### EXTRACTED DATA
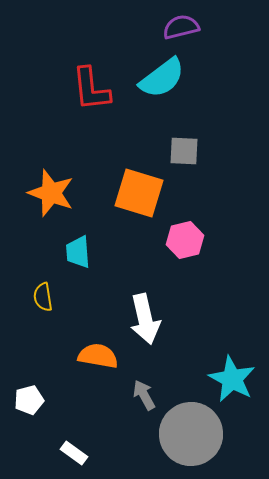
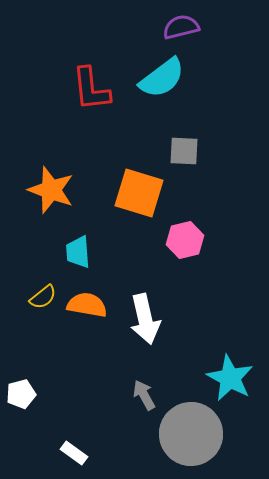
orange star: moved 3 px up
yellow semicircle: rotated 120 degrees counterclockwise
orange semicircle: moved 11 px left, 51 px up
cyan star: moved 2 px left, 1 px up
white pentagon: moved 8 px left, 6 px up
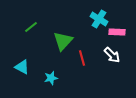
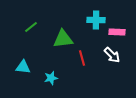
cyan cross: moved 3 px left, 1 px down; rotated 30 degrees counterclockwise
green triangle: moved 2 px up; rotated 40 degrees clockwise
cyan triangle: moved 1 px right; rotated 21 degrees counterclockwise
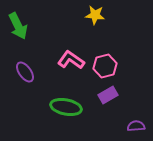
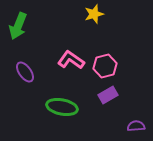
yellow star: moved 1 px left, 1 px up; rotated 24 degrees counterclockwise
green arrow: rotated 48 degrees clockwise
green ellipse: moved 4 px left
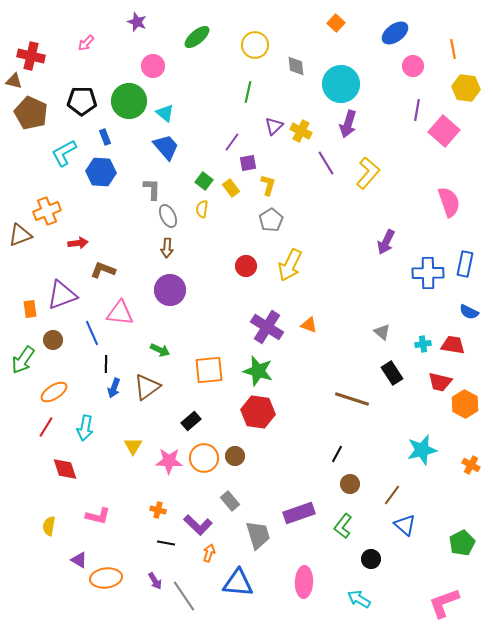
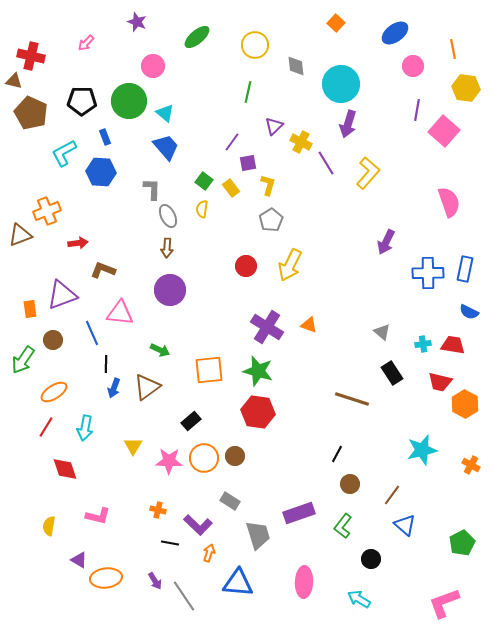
yellow cross at (301, 131): moved 11 px down
blue rectangle at (465, 264): moved 5 px down
gray rectangle at (230, 501): rotated 18 degrees counterclockwise
black line at (166, 543): moved 4 px right
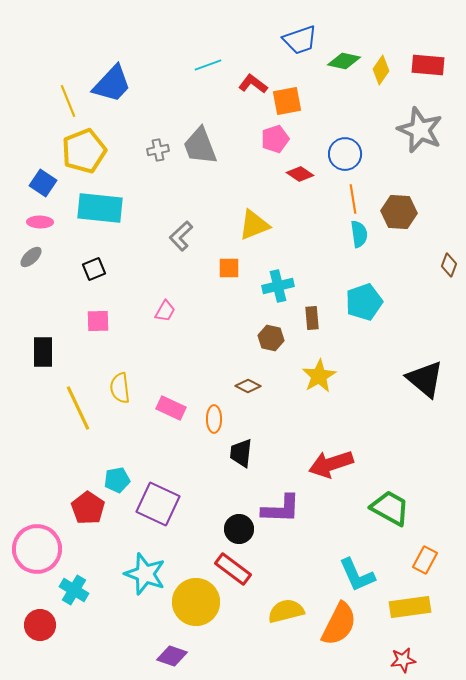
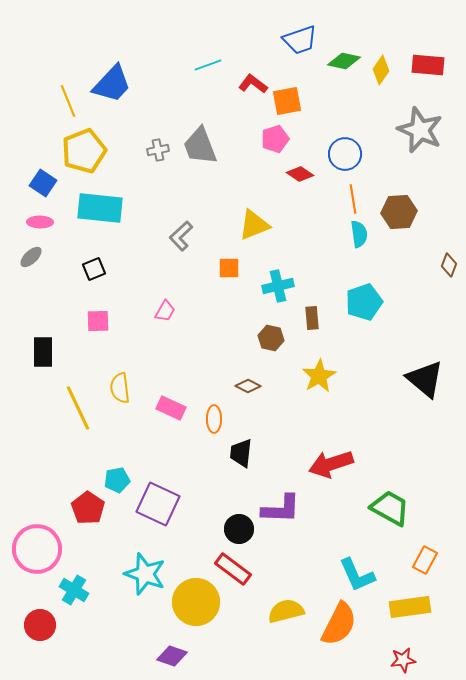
brown hexagon at (399, 212): rotated 8 degrees counterclockwise
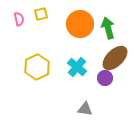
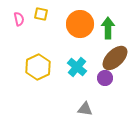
yellow square: rotated 24 degrees clockwise
green arrow: rotated 15 degrees clockwise
yellow hexagon: moved 1 px right
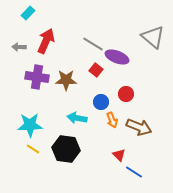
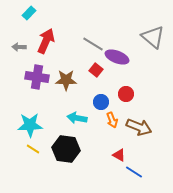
cyan rectangle: moved 1 px right
red triangle: rotated 16 degrees counterclockwise
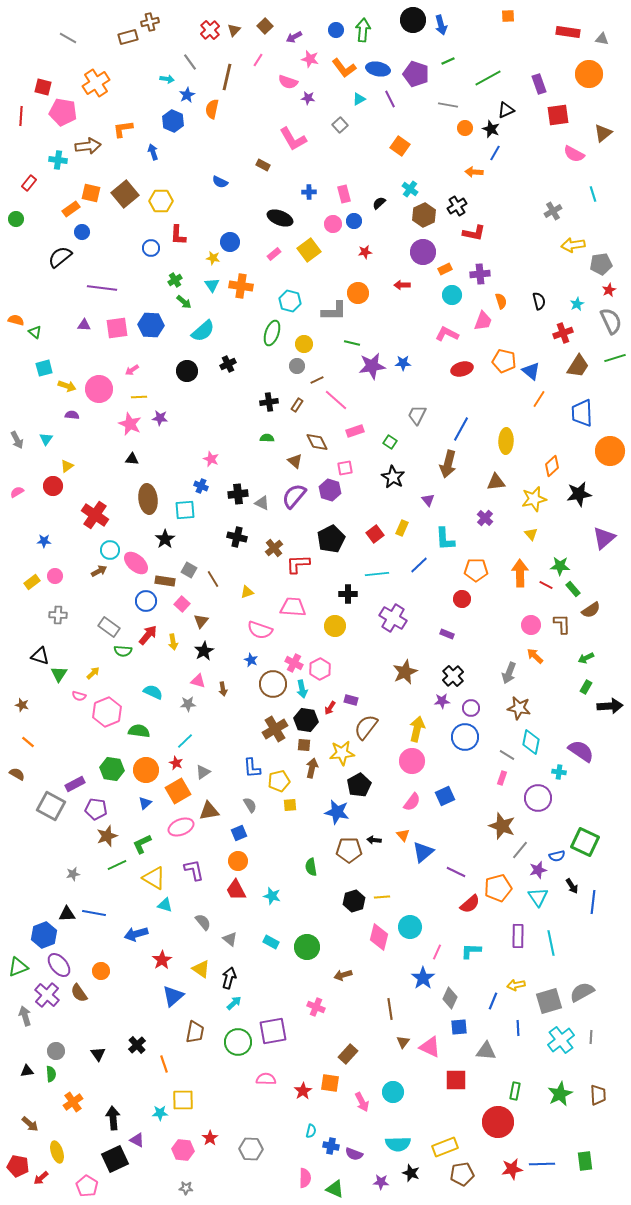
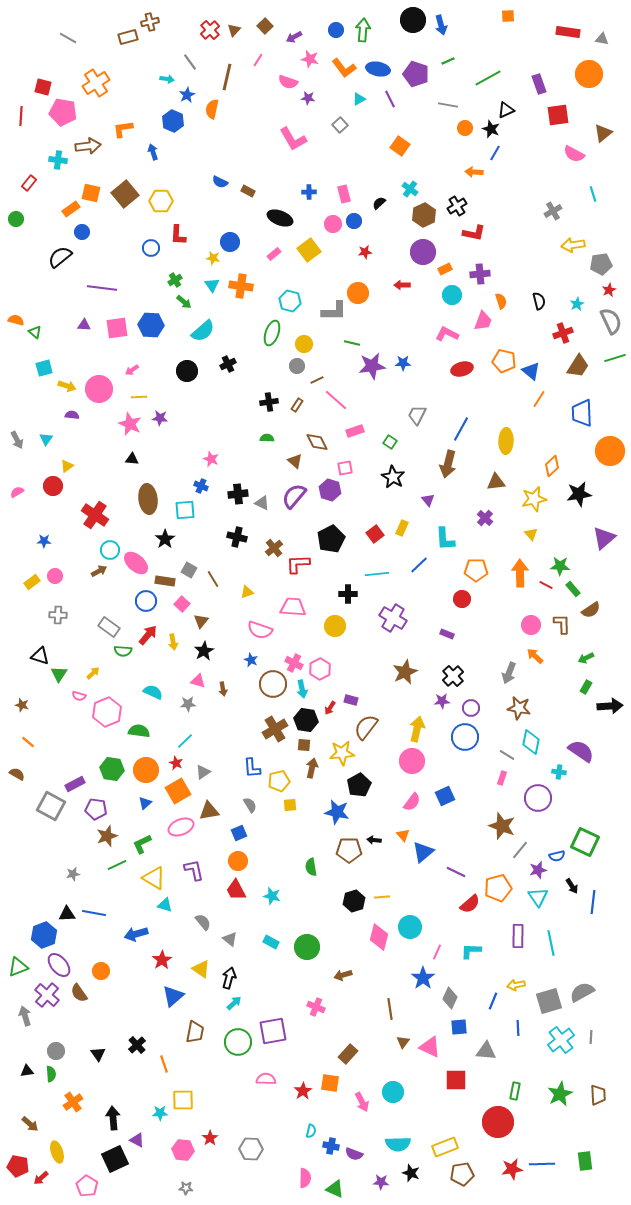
brown rectangle at (263, 165): moved 15 px left, 26 px down
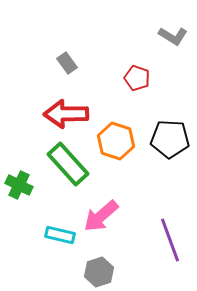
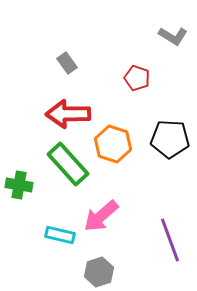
red arrow: moved 2 px right
orange hexagon: moved 3 px left, 3 px down
green cross: rotated 16 degrees counterclockwise
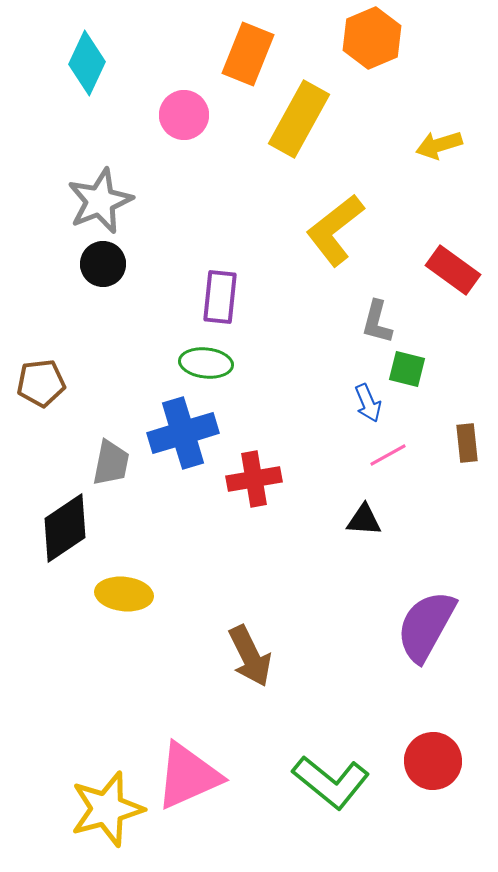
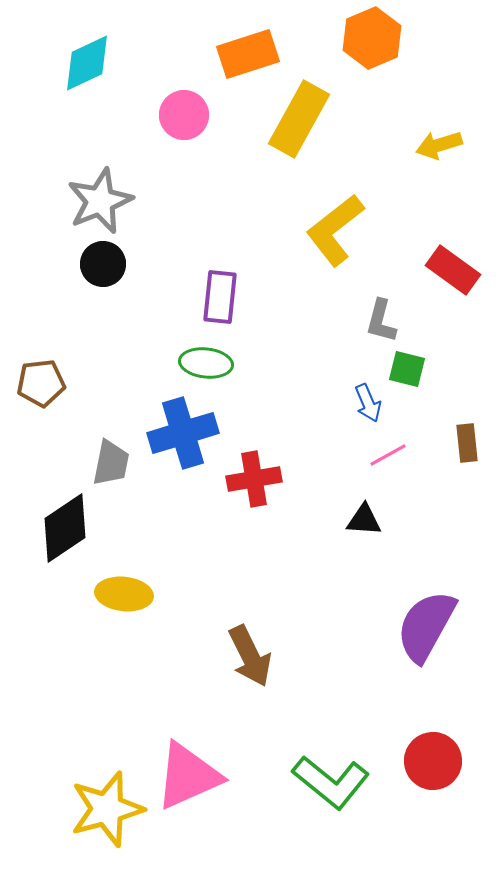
orange rectangle: rotated 50 degrees clockwise
cyan diamond: rotated 40 degrees clockwise
gray L-shape: moved 4 px right, 1 px up
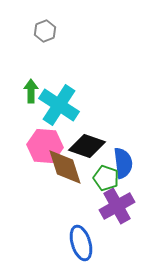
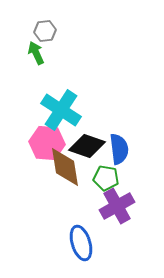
gray hexagon: rotated 15 degrees clockwise
green arrow: moved 5 px right, 38 px up; rotated 25 degrees counterclockwise
cyan cross: moved 2 px right, 5 px down
pink hexagon: moved 2 px right, 3 px up
blue semicircle: moved 4 px left, 14 px up
brown diamond: rotated 9 degrees clockwise
green pentagon: rotated 10 degrees counterclockwise
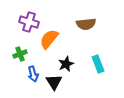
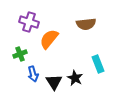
black star: moved 9 px right, 14 px down; rotated 21 degrees counterclockwise
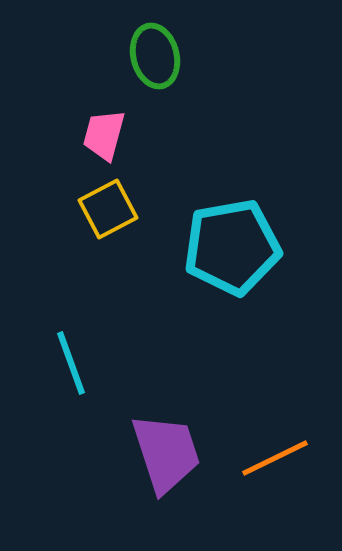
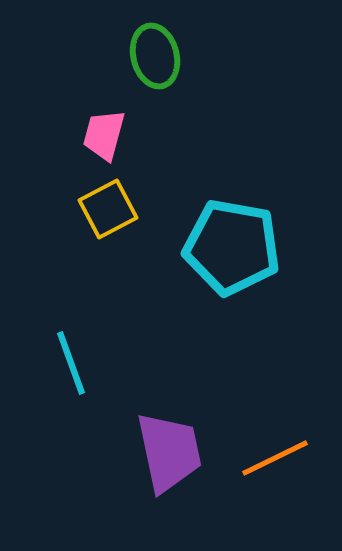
cyan pentagon: rotated 20 degrees clockwise
purple trapezoid: moved 3 px right, 1 px up; rotated 6 degrees clockwise
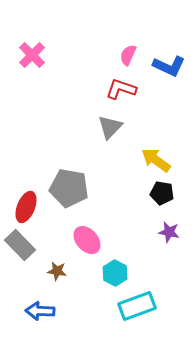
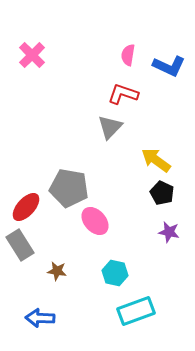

### DIRECTIONS
If an entry above holds a picture, leave that picture out and print the rest exactly.

### WRITTEN RESPONSE
orange star: moved 3 px up
yellow semicircle: rotated 120 degrees counterclockwise
orange semicircle: moved 11 px left, 51 px up
cyan star: moved 2 px left, 1 px up
white pentagon: moved 8 px left, 6 px up
cyan cross: moved 3 px left, 1 px down; rotated 30 degrees counterclockwise
green triangle: moved 2 px up; rotated 40 degrees clockwise
cyan triangle: moved 1 px right; rotated 21 degrees counterclockwise
yellow star: moved 1 px left, 1 px up; rotated 24 degrees counterclockwise
green arrow: rotated 48 degrees clockwise
green ellipse: moved 4 px left
yellow cross at (301, 131): moved 11 px down
blue rectangle at (465, 264): moved 5 px down
gray rectangle at (230, 501): rotated 18 degrees counterclockwise
black line at (166, 543): moved 4 px right
brown hexagon at (399, 212): rotated 8 degrees counterclockwise
yellow square: rotated 24 degrees clockwise
green arrow: rotated 15 degrees clockwise
yellow hexagon: moved 1 px right
cyan rectangle: moved 1 px right
red triangle: rotated 16 degrees counterclockwise
brown rectangle at (263, 165): moved 15 px left, 26 px down
red arrow: moved 2 px right
orange hexagon: moved 3 px left, 3 px down
green cross: rotated 16 degrees counterclockwise
orange rectangle: rotated 50 degrees clockwise
cyan diamond: rotated 40 degrees clockwise
gray L-shape: moved 4 px right, 1 px up
gray hexagon: rotated 15 degrees clockwise
green arrow: moved 5 px right, 38 px up; rotated 25 degrees counterclockwise
cyan cross: moved 2 px right, 5 px down
pink hexagon: moved 2 px right, 3 px up
blue semicircle: moved 4 px left, 14 px up
brown diamond: rotated 9 degrees clockwise
green pentagon: rotated 10 degrees counterclockwise
black star: moved 9 px right, 14 px down; rotated 21 degrees counterclockwise
cyan pentagon: rotated 20 degrees clockwise
purple trapezoid: moved 3 px right, 1 px up; rotated 6 degrees clockwise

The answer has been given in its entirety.